THE PROBLEM: Word for word, return the entries listed below.

[Dataset items]
======
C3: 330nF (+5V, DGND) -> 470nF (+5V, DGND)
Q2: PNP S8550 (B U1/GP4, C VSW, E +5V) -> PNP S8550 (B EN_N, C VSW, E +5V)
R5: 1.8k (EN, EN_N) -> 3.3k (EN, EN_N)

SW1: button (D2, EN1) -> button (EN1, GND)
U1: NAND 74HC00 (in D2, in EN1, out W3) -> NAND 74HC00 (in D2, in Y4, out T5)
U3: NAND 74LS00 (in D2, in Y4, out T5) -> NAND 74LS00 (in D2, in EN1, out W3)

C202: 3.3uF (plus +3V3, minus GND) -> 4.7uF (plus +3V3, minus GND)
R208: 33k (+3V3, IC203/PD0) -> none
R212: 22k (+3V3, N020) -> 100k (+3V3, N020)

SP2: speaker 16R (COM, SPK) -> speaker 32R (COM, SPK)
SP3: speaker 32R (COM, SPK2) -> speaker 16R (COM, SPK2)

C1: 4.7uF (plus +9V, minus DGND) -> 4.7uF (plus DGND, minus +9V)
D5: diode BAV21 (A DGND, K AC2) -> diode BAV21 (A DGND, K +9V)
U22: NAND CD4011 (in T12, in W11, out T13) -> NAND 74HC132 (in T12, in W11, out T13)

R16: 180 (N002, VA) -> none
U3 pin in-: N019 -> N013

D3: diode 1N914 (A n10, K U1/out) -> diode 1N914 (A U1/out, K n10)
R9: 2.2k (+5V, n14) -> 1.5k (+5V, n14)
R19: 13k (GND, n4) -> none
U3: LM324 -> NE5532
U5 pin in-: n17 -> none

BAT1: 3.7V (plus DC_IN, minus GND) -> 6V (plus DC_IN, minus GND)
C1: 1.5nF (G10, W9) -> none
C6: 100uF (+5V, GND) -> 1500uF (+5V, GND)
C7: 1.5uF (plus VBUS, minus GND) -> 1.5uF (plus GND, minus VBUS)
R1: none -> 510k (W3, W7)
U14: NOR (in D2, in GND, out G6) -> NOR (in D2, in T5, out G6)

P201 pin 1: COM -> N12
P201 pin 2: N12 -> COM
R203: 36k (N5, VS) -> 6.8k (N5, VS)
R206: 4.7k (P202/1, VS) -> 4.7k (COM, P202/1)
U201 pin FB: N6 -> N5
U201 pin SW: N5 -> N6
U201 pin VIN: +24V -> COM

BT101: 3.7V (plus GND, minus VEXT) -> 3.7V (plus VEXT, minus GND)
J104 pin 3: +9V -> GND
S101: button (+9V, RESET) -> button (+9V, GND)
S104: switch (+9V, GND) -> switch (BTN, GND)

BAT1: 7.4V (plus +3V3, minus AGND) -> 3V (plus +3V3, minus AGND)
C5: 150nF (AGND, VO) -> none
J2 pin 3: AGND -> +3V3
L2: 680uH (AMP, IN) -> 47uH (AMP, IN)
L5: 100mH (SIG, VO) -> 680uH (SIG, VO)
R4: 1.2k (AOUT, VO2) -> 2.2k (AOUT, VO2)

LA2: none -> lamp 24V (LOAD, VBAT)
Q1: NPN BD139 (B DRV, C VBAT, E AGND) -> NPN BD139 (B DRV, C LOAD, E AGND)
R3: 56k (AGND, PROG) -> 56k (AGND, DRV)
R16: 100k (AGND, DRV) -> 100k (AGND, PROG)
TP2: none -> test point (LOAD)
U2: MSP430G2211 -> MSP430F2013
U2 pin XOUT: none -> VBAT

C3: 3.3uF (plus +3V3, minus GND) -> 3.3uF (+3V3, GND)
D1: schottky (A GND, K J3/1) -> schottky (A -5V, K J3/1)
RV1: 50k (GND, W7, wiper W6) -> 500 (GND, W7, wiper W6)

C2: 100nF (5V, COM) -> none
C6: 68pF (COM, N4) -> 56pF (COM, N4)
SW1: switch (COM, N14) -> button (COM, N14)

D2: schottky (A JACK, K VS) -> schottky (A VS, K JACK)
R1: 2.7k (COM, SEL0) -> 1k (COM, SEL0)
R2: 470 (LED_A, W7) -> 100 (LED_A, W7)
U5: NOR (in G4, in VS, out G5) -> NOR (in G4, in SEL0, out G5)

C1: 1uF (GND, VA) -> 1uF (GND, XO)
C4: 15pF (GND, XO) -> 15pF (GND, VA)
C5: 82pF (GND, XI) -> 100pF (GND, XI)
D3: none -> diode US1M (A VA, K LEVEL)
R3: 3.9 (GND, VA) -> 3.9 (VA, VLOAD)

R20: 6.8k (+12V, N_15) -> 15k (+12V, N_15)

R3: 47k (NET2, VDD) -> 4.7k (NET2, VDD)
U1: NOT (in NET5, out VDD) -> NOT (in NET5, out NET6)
======
COMPLETED TASK:
C3: 330nF (+5V, DGND) -> 470nF (+5V, DGND)
Q2: PNP S8550 (B U1/GP4, C VSW, E +5V) -> PNP S8550 (B EN_N, C VSW, E +5V)
R5: 1.8k (EN, EN_N) -> 3.3k (EN, EN_N)

SW1: button (D2, EN1) -> button (EN1, GND)
U1: NAND 74HC00 (in D2, in EN1, out W3) -> NAND 74HC00 (in D2, in Y4, out T5)
U3: NAND 74LS00 (in D2, in Y4, out T5) -> NAND 74LS00 (in D2, in EN1, out W3)

C202: 3.3uF (plus +3V3, minus GND) -> 4.7uF (plus +3V3, minus GND)
R208: 33k (+3V3, IC203/PD0) -> none
R212: 22k (+3V3, N020) -> 100k (+3V3, N020)

SP2: speaker 16R (COM, SPK) -> speaker 32R (COM, SPK)
SP3: speaker 32R (COM, SPK2) -> speaker 16R (COM, SPK2)

C1: 4.7uF (plus +9V, minus DGND) -> 4.7uF (plus DGND, minus +9V)
D5: diode BAV21 (A DGND, K AC2) -> diode BAV21 (A DGND, K +9V)
U22: NAND CD4011 (in T12, in W11, out T13) -> NAND 74HC132 (in T12, in W11, out T13)

R16: 180 (N002, VA) -> none
U3 pin in-: N019 -> N013

D3: diode 1N914 (A n10, K U1/out) -> diode 1N914 (A U1/out, K n10)
R9: 2.2k (+5V, n14) -> 1.5k (+5V, n14)
R19: 13k (GND, n4) -> none
U3: LM324 -> NE5532
U5 pin in-: n17 -> none

BAT1: 3.7V (plus DC_IN, minus GND) -> 6V (plus DC_IN, minus GND)
C1: 1.5nF (G10, W9) -> none
C6: 100uF (+5V, GND) -> 1500uF (+5V, GND)
C7: 1.5uF (plus VBUS, minus GND) -> 1.5uF (plus GND, minus VBUS)
R1: none -> 510k (W3, W7)
U14: NOR (in D2, in GND, out G6) -> NOR (in D2, in T5, out G6)

P201 pin 1: COM -> N12
P201 pin 2: N12 -> COM
R203: 36k (N5, VS) -> 6.8k (N5, VS)
R206: 4.7k (P202/1, VS) -> 4.7k (COM, P202/1)
U201 pin FB: N6 -> N5
U201 pin SW: N5 -> N6
U201 pin VIN: +24V -> COM

BT101: 3.7V (plus GND, minus VEXT) -> 3.7V (plus VEXT, minus GND)
J104 pin 3: +9V -> GND
S101: button (+9V, RESET) -> button (+9V, GND)
S104: switch (+9V, GND) -> switch (BTN, GND)

BAT1: 7.4V (plus +3V3, minus AGND) -> 3V (plus +3V3, minus AGND)
C5: 150nF (AGND, VO) -> none
J2 pin 3: AGND -> +3V3
L2: 680uH (AMP, IN) -> 47uH (AMP, IN)
L5: 100mH (SIG, VO) -> 680uH (SIG, VO)
R4: 1.2k (AOUT, VO2) -> 2.2k (AOUT, VO2)

LA2: none -> lamp 24V (LOAD, VBAT)
Q1: NPN BD139 (B DRV, C VBAT, E AGND) -> NPN BD139 (B DRV, C LOAD, E AGND)
R3: 56k (AGND, PROG) -> 56k (AGND, DRV)
R16: 100k (AGND, DRV) -> 100k (AGND, PROG)
TP2: none -> test point (LOAD)
U2: MSP430G2211 -> MSP430F2013
U2 pin XOUT: none -> VBAT

C3: 3.3uF (plus +3V3, minus GND) -> 3.3uF (+3V3, GND)
D1: schottky (A GND, K J3/1) -> schottky (A -5V, K J3/1)
RV1: 50k (GND, W7, wiper W6) -> 500 (GND, W7, wiper W6)

C2: 100nF (5V, COM) -> none
C6: 68pF (COM, N4) -> 56pF (COM, N4)
SW1: switch (COM, N14) -> button (COM, N14)

D2: schottky (A JACK, K VS) -> schottky (A VS, K JACK)
R1: 2.7k (COM, SEL0) -> 1k (COM, SEL0)
R2: 470 (LED_A, W7) -> 100 (LED_A, W7)
U5: NOR (in G4, in VS, out G5) -> NOR (in G4, in SEL0, out G5)

C1: 1uF (GND, VA) -> 1uF (GND, XO)
C4: 15pF (GND, XO) -> 15pF (GND, VA)
C5: 82pF (GND, XI) -> 100pF (GND, XI)
D3: none -> diode US1M (A VA, K LEVEL)
R3: 3.9 (GND, VA) -> 3.9 (VA, VLOAD)

R20: 6.8k (+12V, N_15) -> 15k (+12V, N_15)

R3: 47k (NET2, VDD) -> 4.7k (NET2, VDD)
U1: NOT (in NET5, out VDD) -> NOT (in NET5, out NET6)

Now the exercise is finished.